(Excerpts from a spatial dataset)
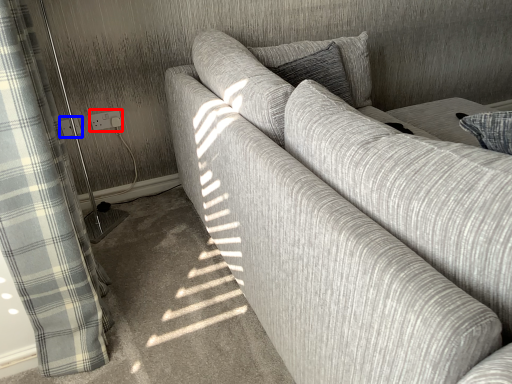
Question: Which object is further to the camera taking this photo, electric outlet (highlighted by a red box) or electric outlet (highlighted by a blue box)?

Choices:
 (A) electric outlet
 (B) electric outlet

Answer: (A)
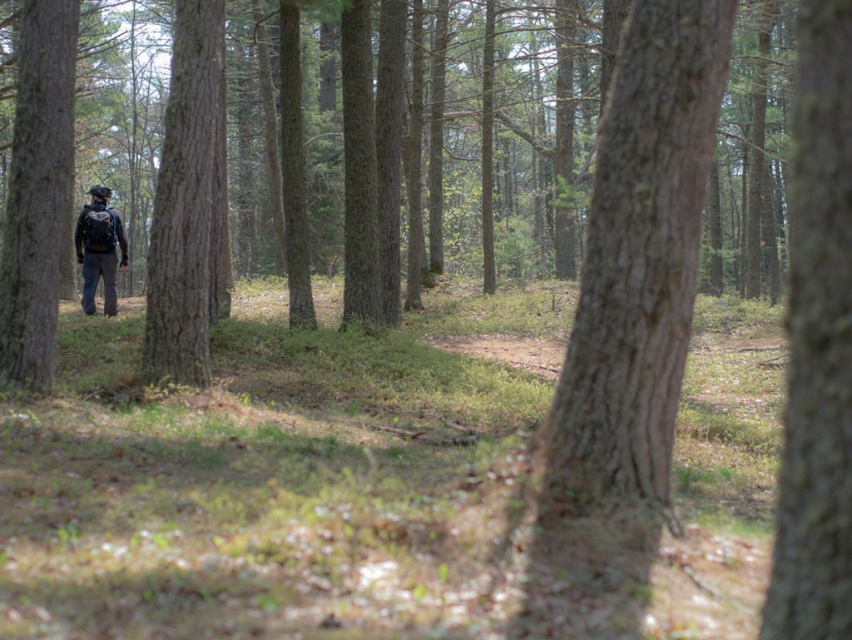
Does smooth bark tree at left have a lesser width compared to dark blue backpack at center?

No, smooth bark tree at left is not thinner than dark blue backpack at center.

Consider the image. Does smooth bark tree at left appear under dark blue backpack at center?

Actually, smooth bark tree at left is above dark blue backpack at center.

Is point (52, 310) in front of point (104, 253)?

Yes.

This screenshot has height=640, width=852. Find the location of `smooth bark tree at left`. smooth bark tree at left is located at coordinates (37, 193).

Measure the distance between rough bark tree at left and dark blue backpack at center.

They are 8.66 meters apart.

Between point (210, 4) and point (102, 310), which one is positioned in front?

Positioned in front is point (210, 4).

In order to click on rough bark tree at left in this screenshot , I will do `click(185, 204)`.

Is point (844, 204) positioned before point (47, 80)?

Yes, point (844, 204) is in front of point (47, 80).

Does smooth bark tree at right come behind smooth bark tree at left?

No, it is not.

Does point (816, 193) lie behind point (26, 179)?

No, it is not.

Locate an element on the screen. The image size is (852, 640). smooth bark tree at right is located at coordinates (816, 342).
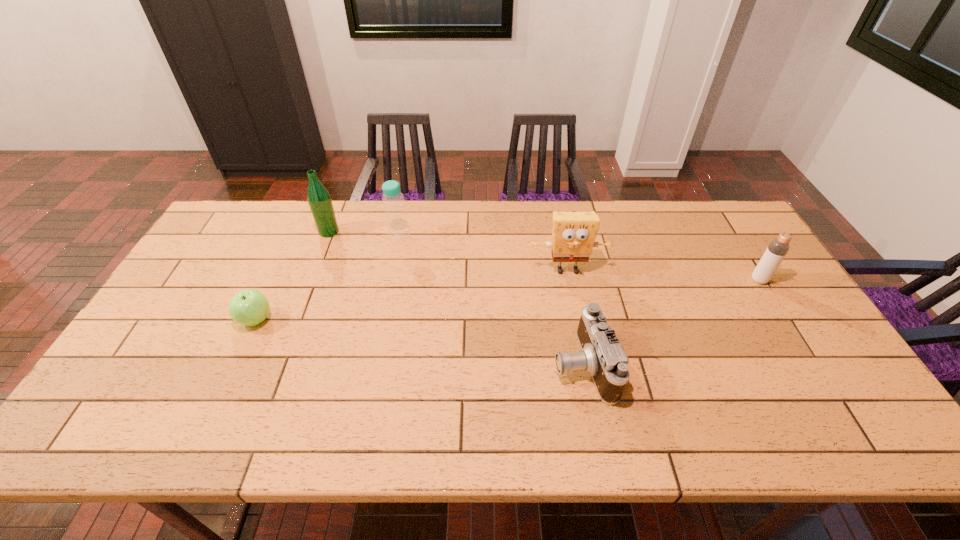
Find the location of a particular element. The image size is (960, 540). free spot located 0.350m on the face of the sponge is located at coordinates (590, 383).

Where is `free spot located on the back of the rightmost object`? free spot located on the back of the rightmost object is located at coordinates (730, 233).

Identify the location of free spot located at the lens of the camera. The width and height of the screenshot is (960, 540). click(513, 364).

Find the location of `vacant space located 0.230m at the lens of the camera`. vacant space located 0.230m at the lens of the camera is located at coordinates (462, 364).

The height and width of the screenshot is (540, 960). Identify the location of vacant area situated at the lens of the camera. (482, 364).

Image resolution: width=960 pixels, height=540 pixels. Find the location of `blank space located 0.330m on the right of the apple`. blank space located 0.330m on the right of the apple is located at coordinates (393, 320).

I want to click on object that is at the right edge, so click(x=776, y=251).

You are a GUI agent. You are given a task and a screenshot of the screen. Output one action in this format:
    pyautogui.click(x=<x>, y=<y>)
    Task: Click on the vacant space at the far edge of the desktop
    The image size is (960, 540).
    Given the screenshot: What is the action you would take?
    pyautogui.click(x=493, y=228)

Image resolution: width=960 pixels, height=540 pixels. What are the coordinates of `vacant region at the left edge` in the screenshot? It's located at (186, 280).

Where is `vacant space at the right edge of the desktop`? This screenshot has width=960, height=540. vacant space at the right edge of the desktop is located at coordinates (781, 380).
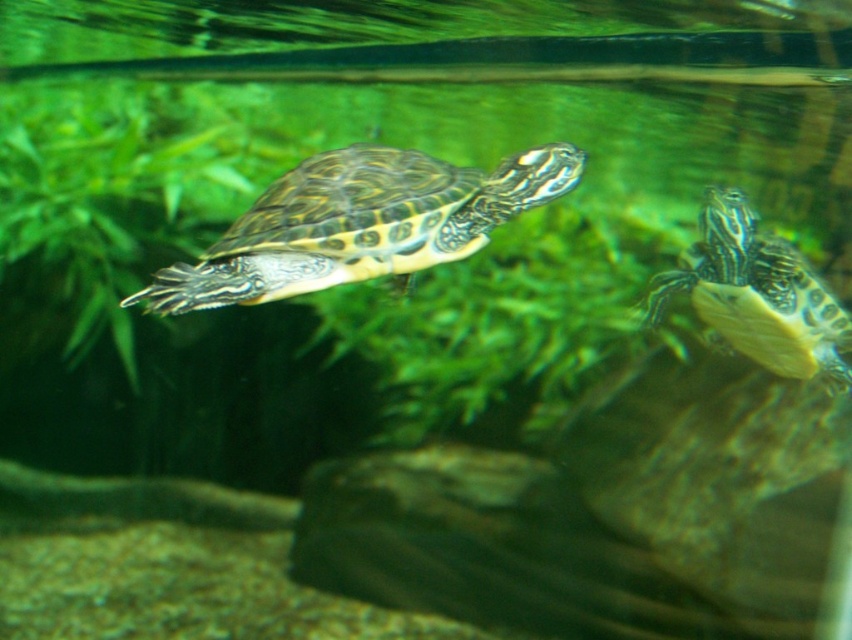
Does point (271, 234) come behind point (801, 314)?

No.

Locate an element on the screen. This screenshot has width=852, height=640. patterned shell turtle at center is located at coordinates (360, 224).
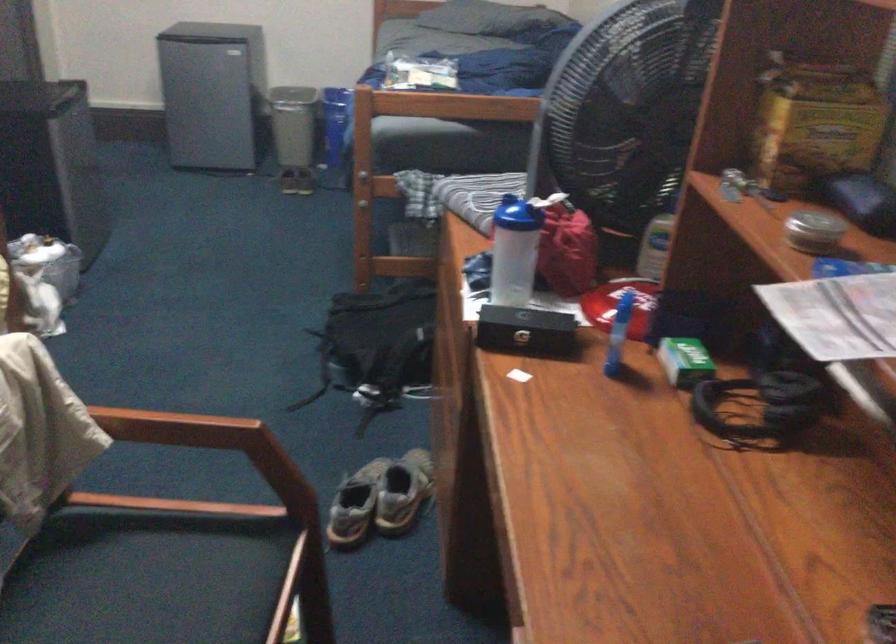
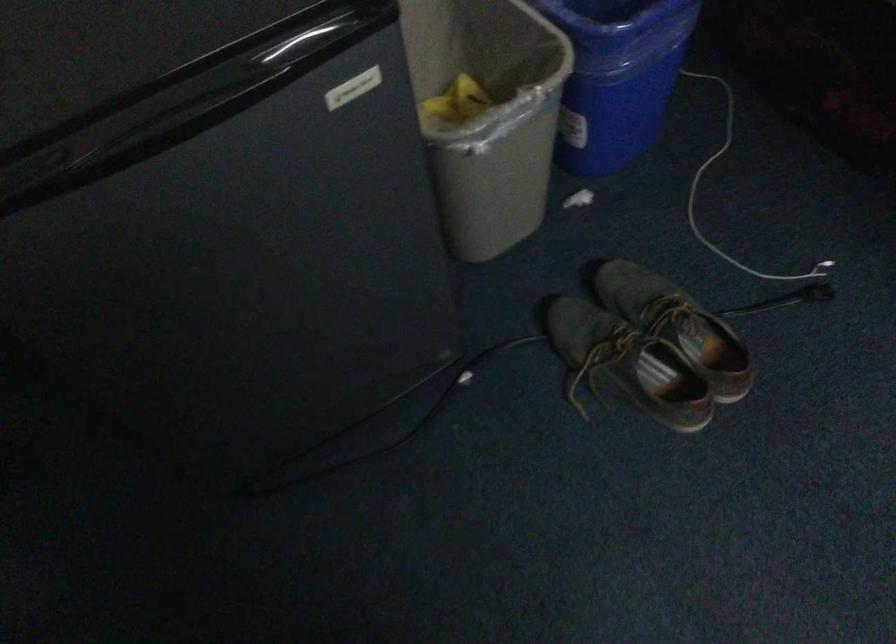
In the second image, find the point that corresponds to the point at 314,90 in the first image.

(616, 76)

→ **Objective**: Please extract every line of the material above without changing a word, and leave the pictures out of your answer.

→ **Solution for this problem**:
Question: Which object is further to the camera taking this photo, electric outlet (highlighted by a red box) or electric outlet (highlighted by a blue box)?

Choices:
 (A) electric outlet
 (B) electric outlet

Answer: (A)
Does smooth bark tree at left have a lesser width compared to dark blue backpack at center?

No, smooth bark tree at left is not thinner than dark blue backpack at center.

Consider the image. Does smooth bark tree at left appear under dark blue backpack at center?

Actually, smooth bark tree at left is above dark blue backpack at center.

Is point (52, 310) in front of point (104, 253)?

Yes.

This screenshot has height=640, width=852. Find the location of `smooth bark tree at left`. smooth bark tree at left is located at coordinates (37, 193).

Measure the distance between rough bark tree at left and dark blue backpack at center.

They are 8.66 meters apart.

Between point (210, 4) and point (102, 310), which one is positioned in front?

Positioned in front is point (210, 4).

In order to click on rough bark tree at left in this screenshot , I will do `click(185, 204)`.

Is point (844, 204) positioned before point (47, 80)?

Yes, point (844, 204) is in front of point (47, 80).

Does smooth bark tree at right come behind smooth bark tree at left?

No, it is not.

Does point (816, 193) lie behind point (26, 179)?

No, it is not.

Locate an element on the screen. The image size is (852, 640). smooth bark tree at right is located at coordinates (816, 342).
Find the location of a particular element. The image size is (960, 540). free spot located 0.350m on the face of the sponge is located at coordinates (590, 383).

Where is `free spot located on the back of the rightmost object`? free spot located on the back of the rightmost object is located at coordinates (730, 233).

Identify the location of free spot located at the lens of the camera. The width and height of the screenshot is (960, 540). click(513, 364).

Find the location of `vacant space located 0.230m at the lens of the camera`. vacant space located 0.230m at the lens of the camera is located at coordinates (462, 364).

The height and width of the screenshot is (540, 960). Identify the location of vacant area situated at the lens of the camera. (482, 364).

Image resolution: width=960 pixels, height=540 pixels. Find the location of `blank space located 0.330m on the right of the apple`. blank space located 0.330m on the right of the apple is located at coordinates (393, 320).

I want to click on object that is at the right edge, so click(x=776, y=251).

You are a GUI agent. You are given a task and a screenshot of the screen. Output one action in this format:
    pyautogui.click(x=<x>, y=<y>)
    Task: Click on the vacant space at the far edge of the desktop
    The image size is (960, 540).
    Given the screenshot: What is the action you would take?
    pyautogui.click(x=493, y=228)

Image resolution: width=960 pixels, height=540 pixels. What are the coordinates of `vacant region at the left edge` in the screenshot? It's located at (186, 280).

Where is `vacant space at the right edge of the desktop`? This screenshot has width=960, height=540. vacant space at the right edge of the desktop is located at coordinates (781, 380).
Does point (271, 234) come behind point (801, 314)?

No.

Locate an element on the screen. This screenshot has width=852, height=640. patterned shell turtle at center is located at coordinates (360, 224).
In the second image, find the point that corresponds to the point at 314,90 in the first image.

(616, 76)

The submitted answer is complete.